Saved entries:
━━━━━━

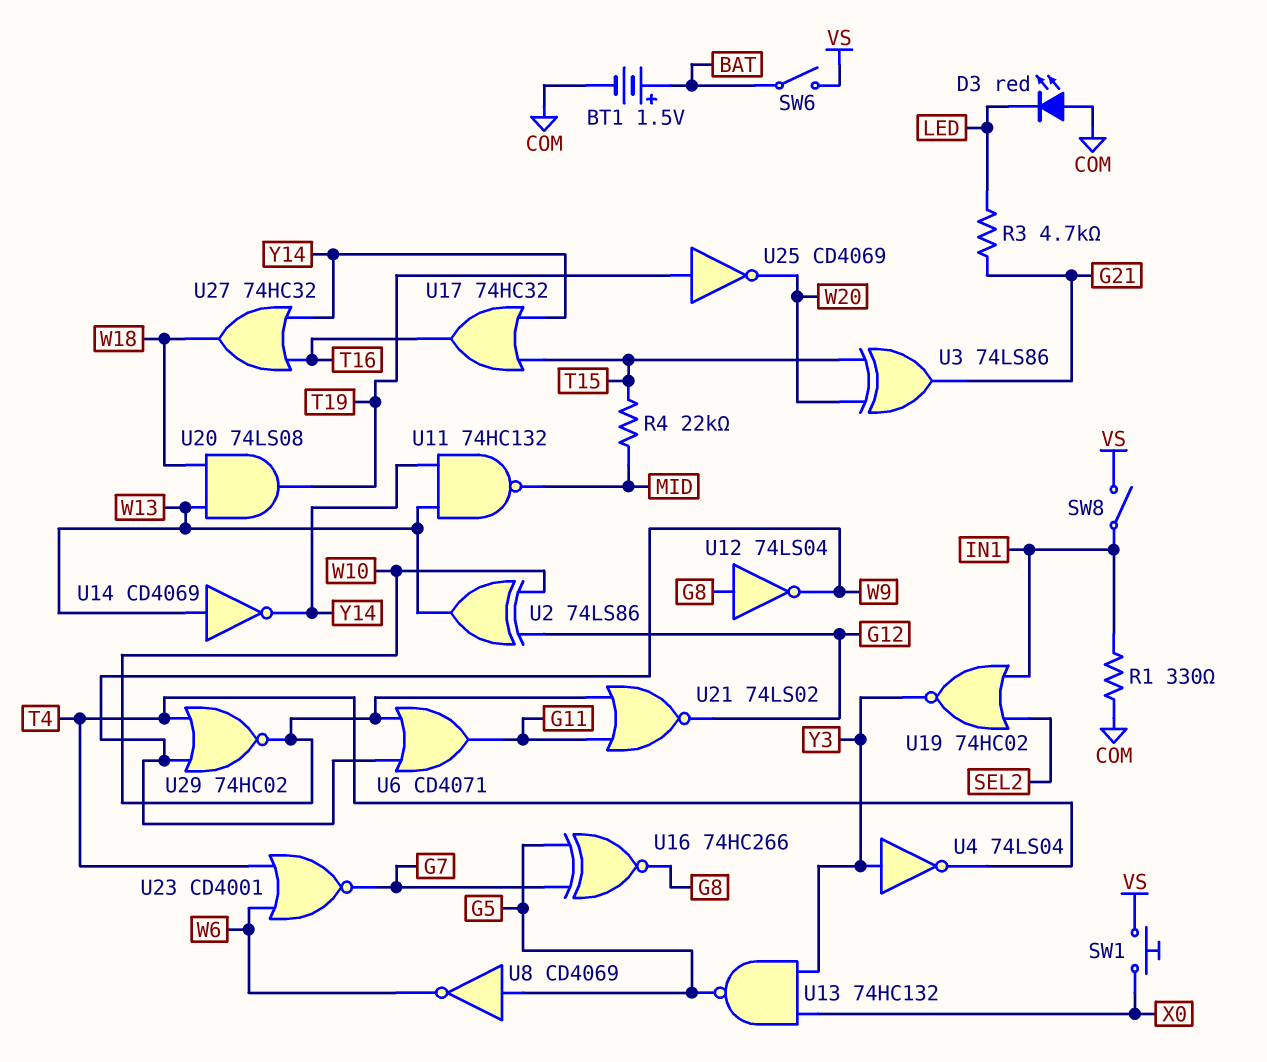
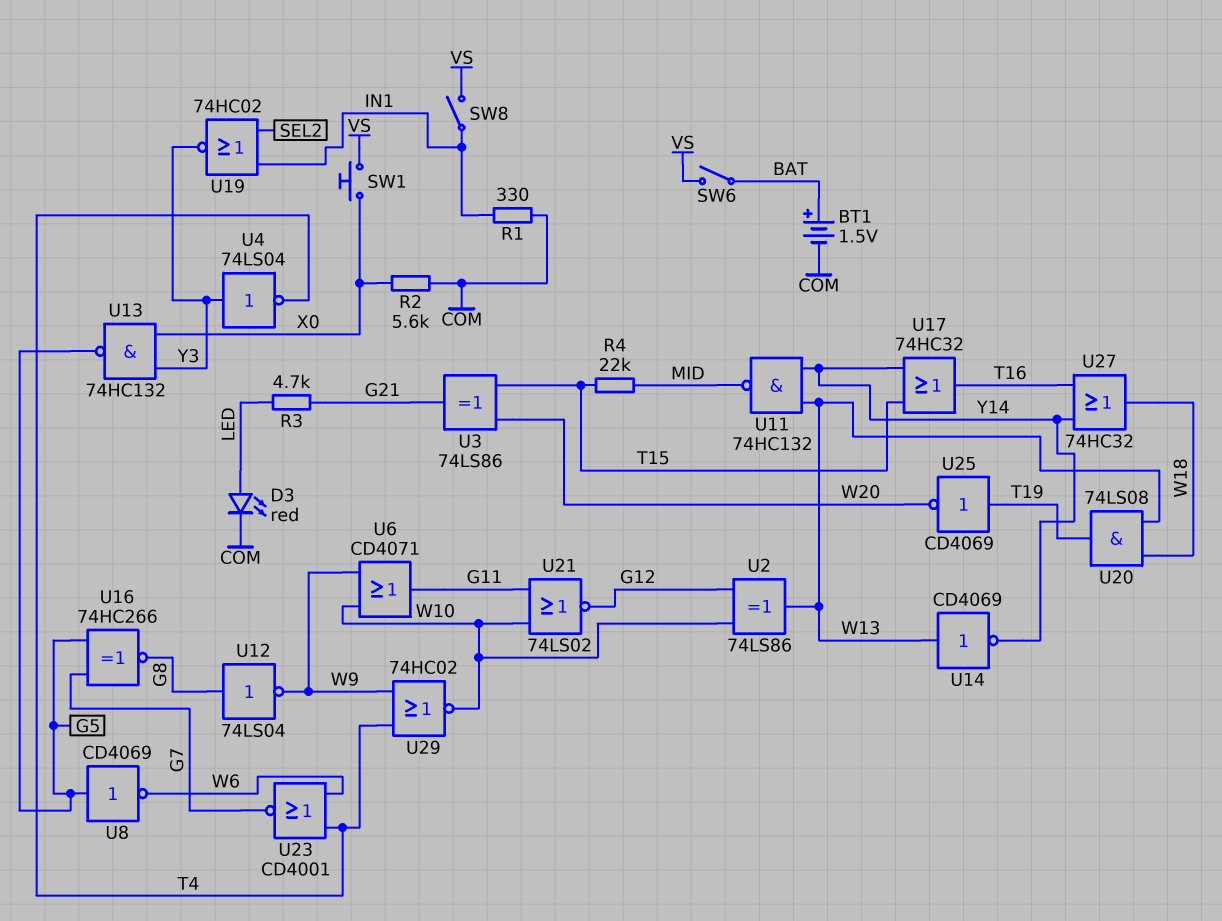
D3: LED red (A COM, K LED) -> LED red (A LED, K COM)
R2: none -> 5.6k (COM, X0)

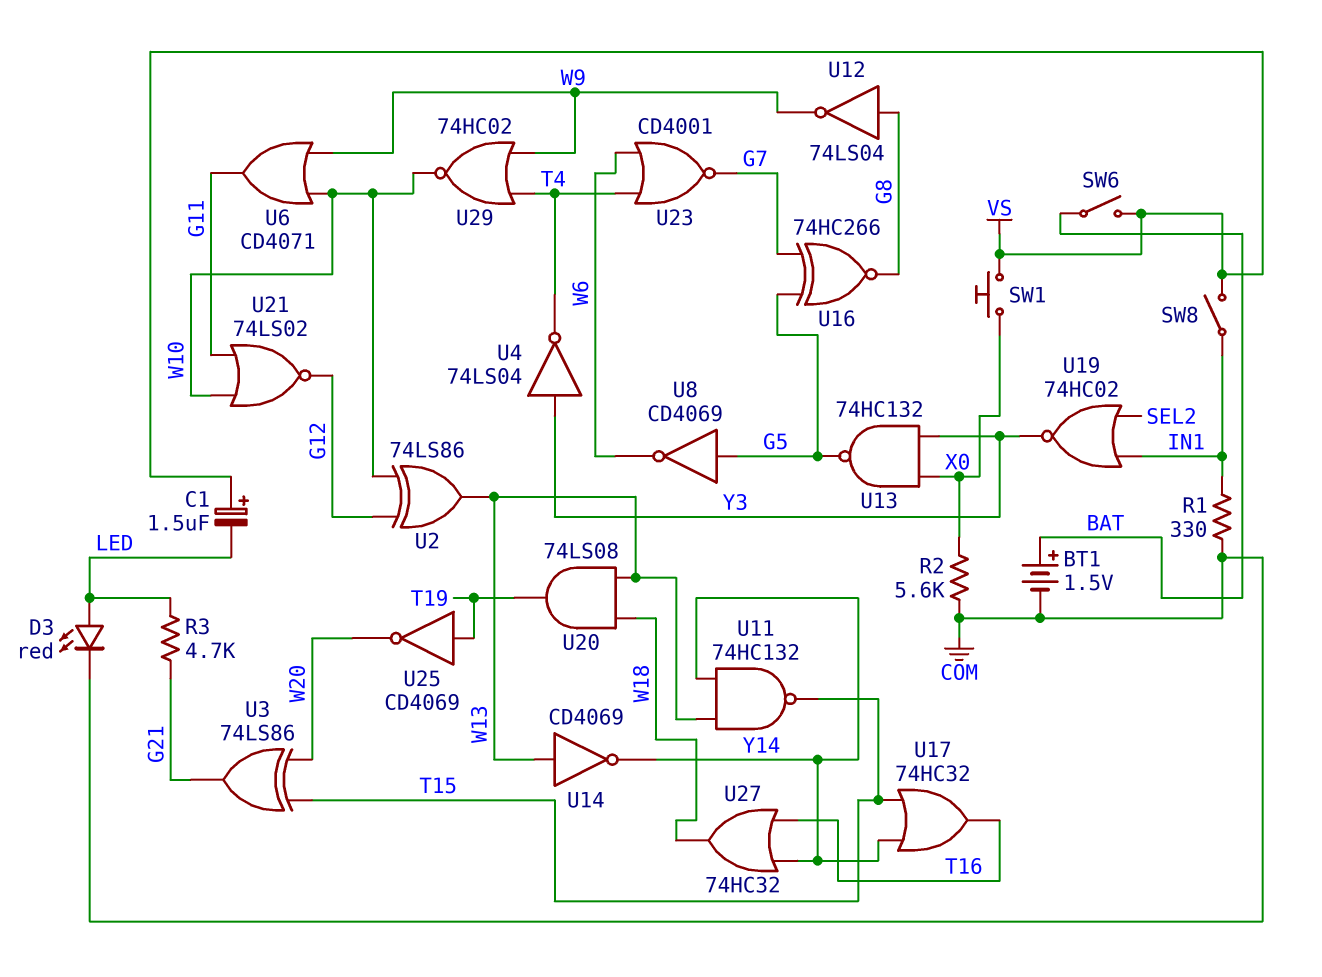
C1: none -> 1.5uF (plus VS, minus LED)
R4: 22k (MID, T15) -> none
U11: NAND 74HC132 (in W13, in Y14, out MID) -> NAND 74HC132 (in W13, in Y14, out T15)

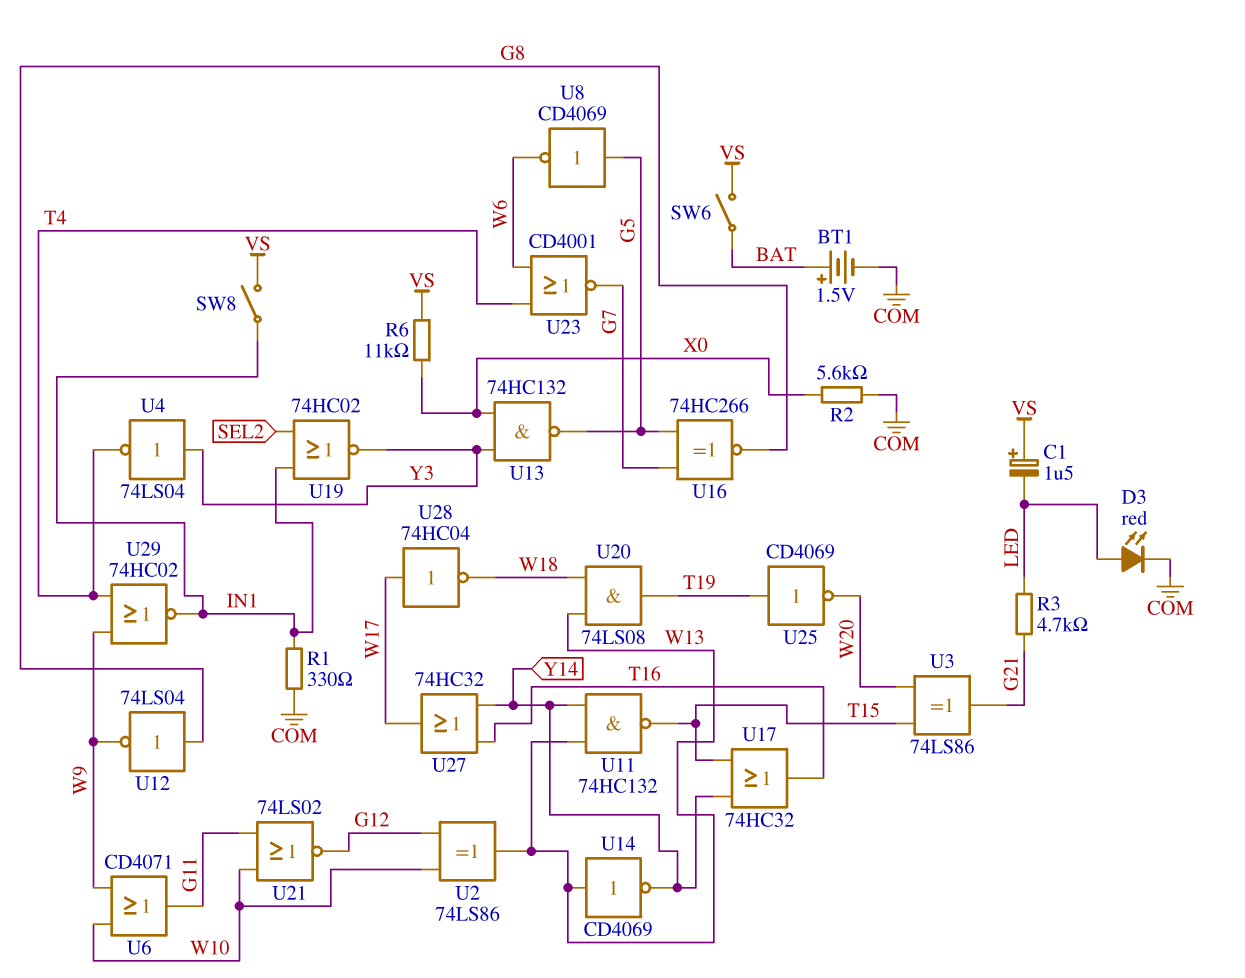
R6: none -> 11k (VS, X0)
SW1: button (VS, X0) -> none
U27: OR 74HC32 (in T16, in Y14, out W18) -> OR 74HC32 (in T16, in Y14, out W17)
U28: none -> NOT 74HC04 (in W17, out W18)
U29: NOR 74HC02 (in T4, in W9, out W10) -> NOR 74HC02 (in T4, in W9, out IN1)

━━━━━━

What needs to be done: Take the entries above and restate them word for word, minus their images.

Result:
D3: LED red (A COM, K LED) -> LED red (A LED, K COM)
R2: none -> 5.6k (COM, X0)

C1: none -> 1.5uF (plus VS, minus LED)
R4: 22k (MID, T15) -> none
U11: NAND 74HC132 (in W13, in Y14, out MID) -> NAND 74HC132 (in W13, in Y14, out T15)

R6: none -> 11k (VS, X0)
SW1: button (VS, X0) -> none
U27: OR 74HC32 (in T16, in Y14, out W18) -> OR 74HC32 (in T16, in Y14, out W17)
U28: none -> NOT 74HC04 (in W17, out W18)
U29: NOR 74HC02 (in T4, in W9, out W10) -> NOR 74HC02 (in T4, in W9, out IN1)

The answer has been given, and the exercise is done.